**What you should do**
Please transcribe exactly the line that holds "(633, 345) = (668, 140): turquoise" and all lines that follow it to the end of the records below, omitting any pictures.

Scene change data
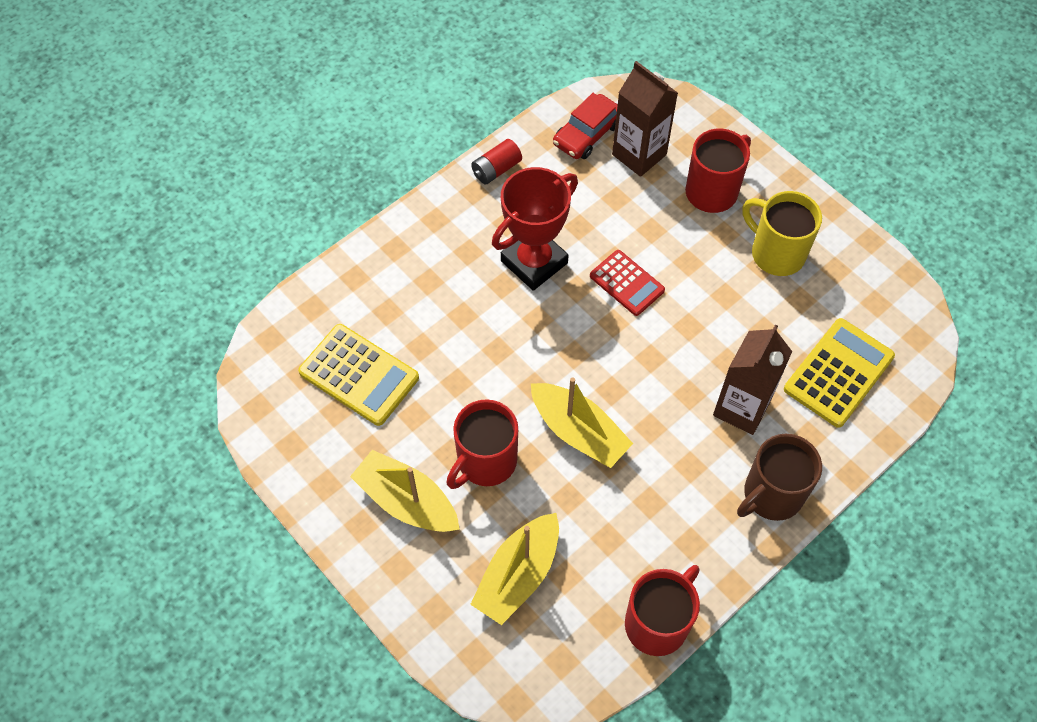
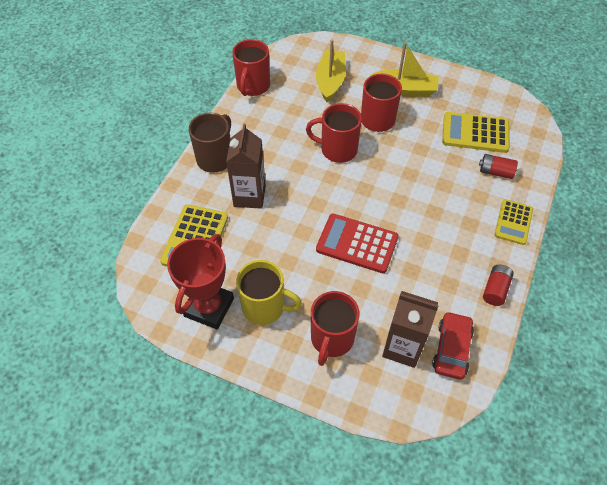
camera: 155 degrees right, 5 degrees down
(380, 305) = (495, 172): none -> red battery
(413, 232) = (513, 222): none -> yellow calculator
(534, 262) = (424, 233): red trophy -> red trophy (209, 307)
(578, 432) = (337, 150): yellow boat -> red mug
(627, 283) = (357, 243): red calculator -> red calculator, size x1.51

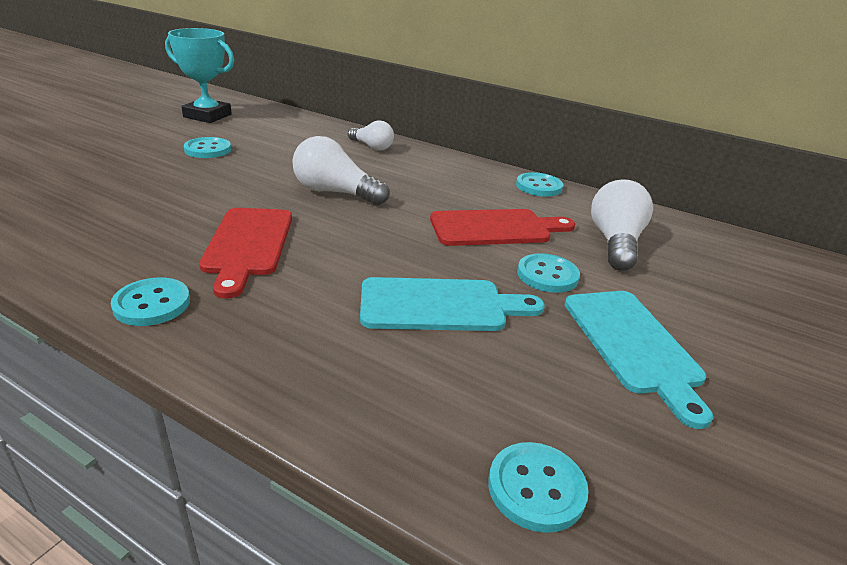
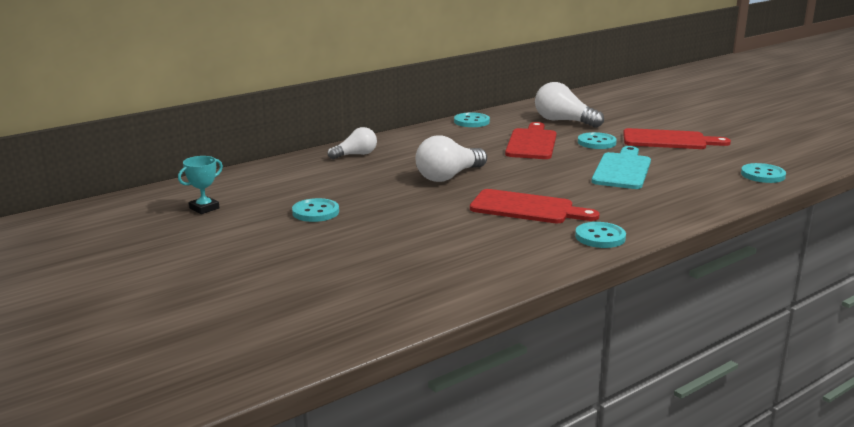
camera: 65 degrees left, 10 degrees down
(207, 116) = (204, 208): turquoise trophy -> turquoise trophy, size x0.54
(633, 345) = (668, 140): turquoise cutting board -> red cutting board

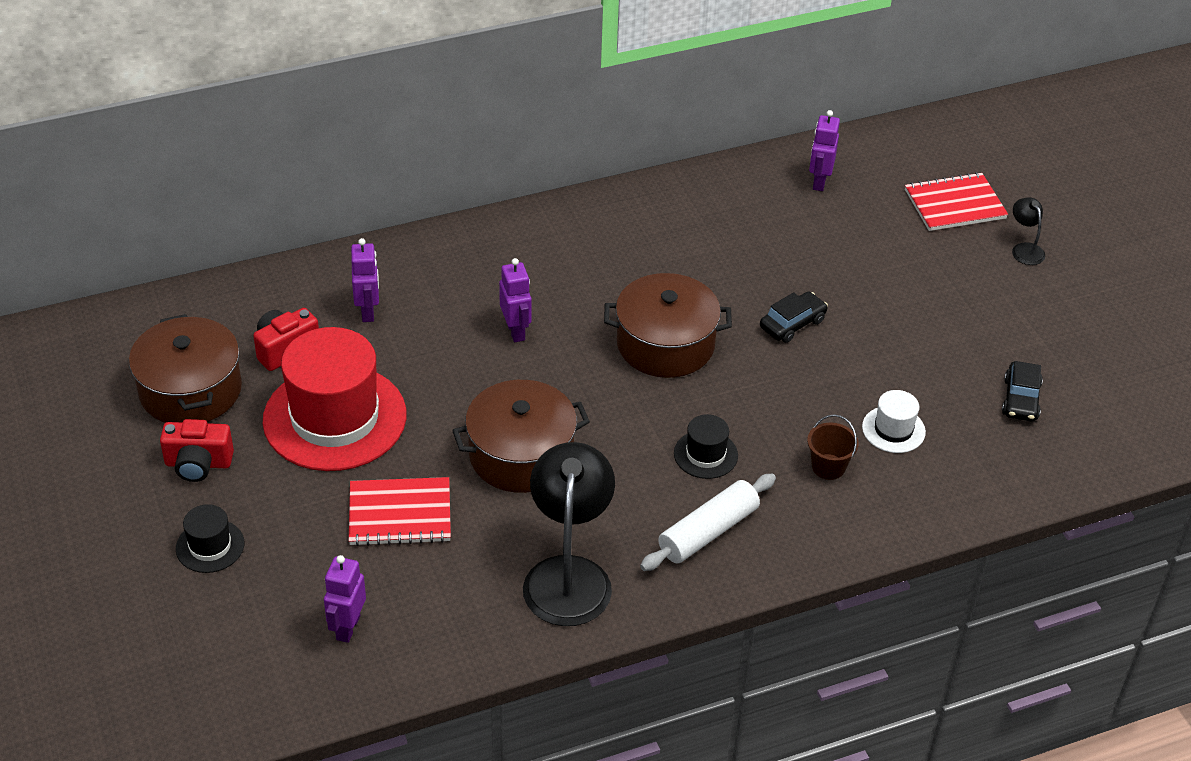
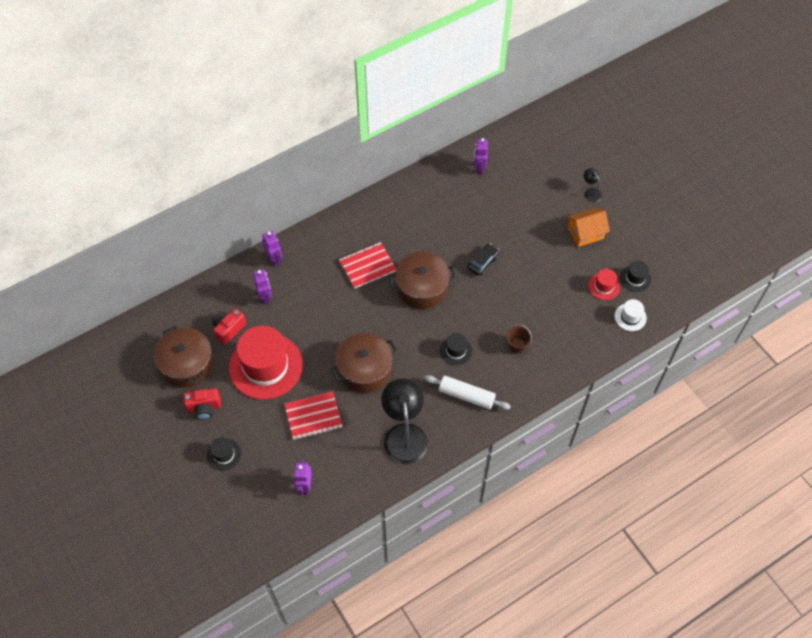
camera: 10 degrees left, 15 degrees up
(516, 331) = (344, 294): purple robot -> purple robot (274, 259)
(708, 532) = (466, 396): white rolling pin -> white rolling pin turned 75 degrees clockwise
(893, 429) = (545, 317): white hat -> white hat (630, 317)
(955, 204) = (551, 170): red notebook -> red notebook (367, 266)
(1001, 310) = (585, 233): none -> orange house
(1021, 399) = (604, 286): black car -> red hat
(1086, 397) = (635, 278): none -> black hat

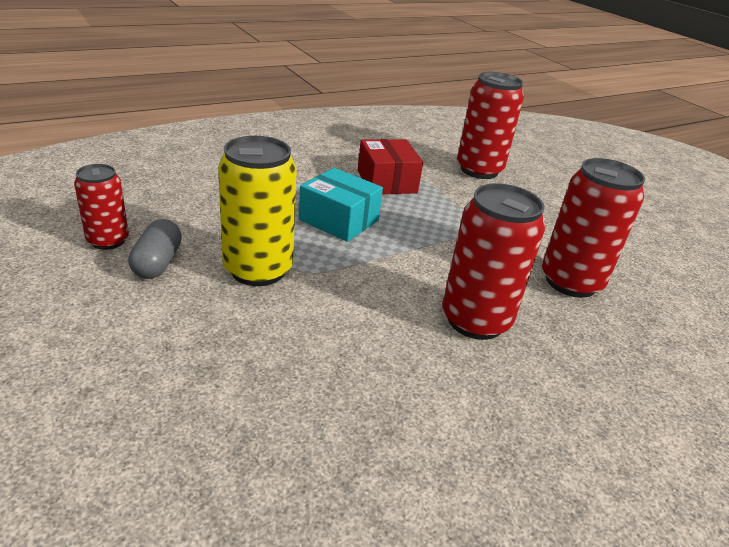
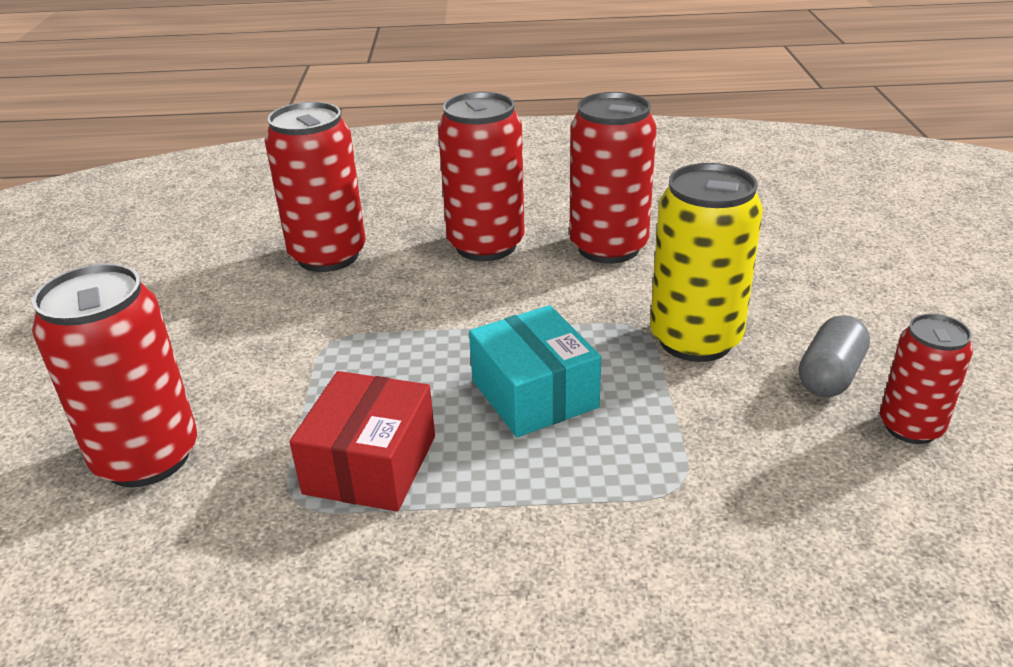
camera: 145 degrees left, 0 degrees up
(373, 344) = (608, 247): none -> red can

**Written response**
(633, 345) = (668, 140): turquoise cutting board -> red cutting board

camera: 10 degrees left, 15 degrees up
(516, 331) = (344, 294): purple robot -> purple robot (274, 259)
(708, 532) = (466, 396): white rolling pin -> white rolling pin turned 75 degrees clockwise
(893, 429) = (545, 317): white hat -> white hat (630, 317)
(955, 204) = (551, 170): red notebook -> red notebook (367, 266)
(1001, 310) = (585, 233): none -> orange house
(1021, 399) = (604, 286): black car -> red hat
(1086, 397) = (635, 278): none -> black hat

camera: 145 degrees left, 0 degrees up
(373, 344) = (608, 247): none -> red can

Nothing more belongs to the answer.